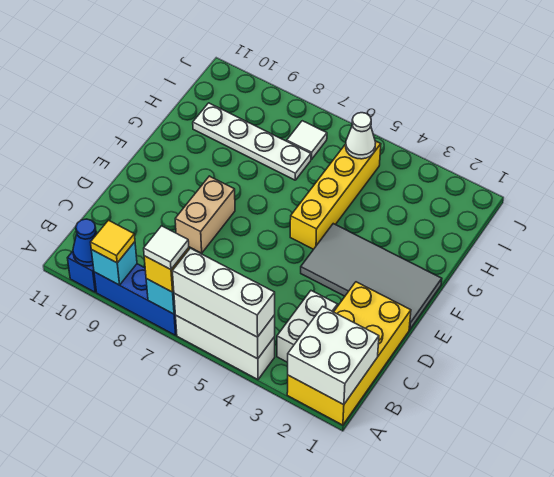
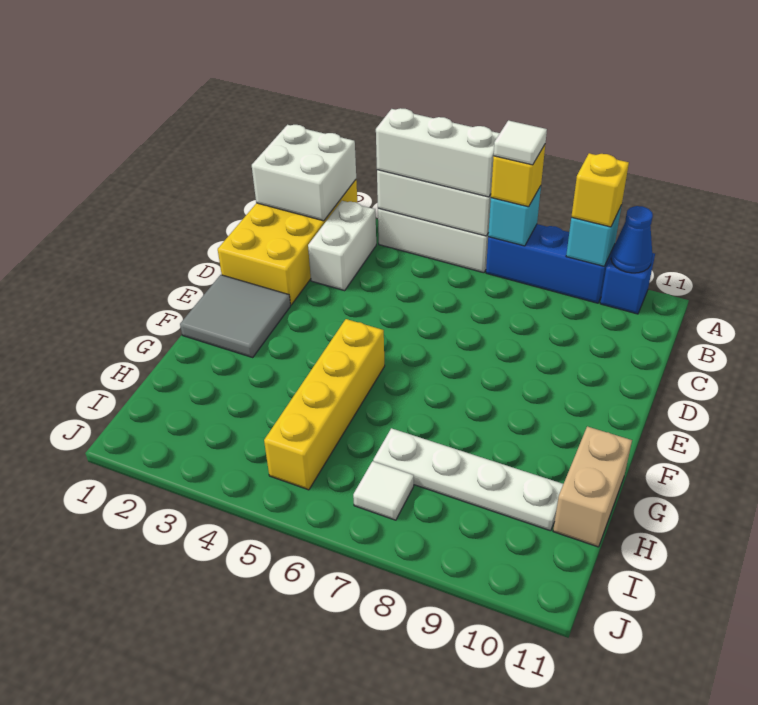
yellow tile A9 level 3 -> yellow brick A9 level 3
tan brick D8:E8 level 1 -> tan brick G11:H11 level 1
grey tile E1:F4 level 1 -> grey tile E1:F2 level 1
white cone I5 level 2 -> none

What the task asks
Each line above should be output exactly, apart from the pictures.

Reply
yellow tile A9 level 3 -> yellow brick A9 level 3
tan brick D8:E8 level 1 -> tan brick G11:H11 level 1
grey tile E1:F4 level 1 -> grey tile E1:F2 level 1
white cone I5 level 2 -> none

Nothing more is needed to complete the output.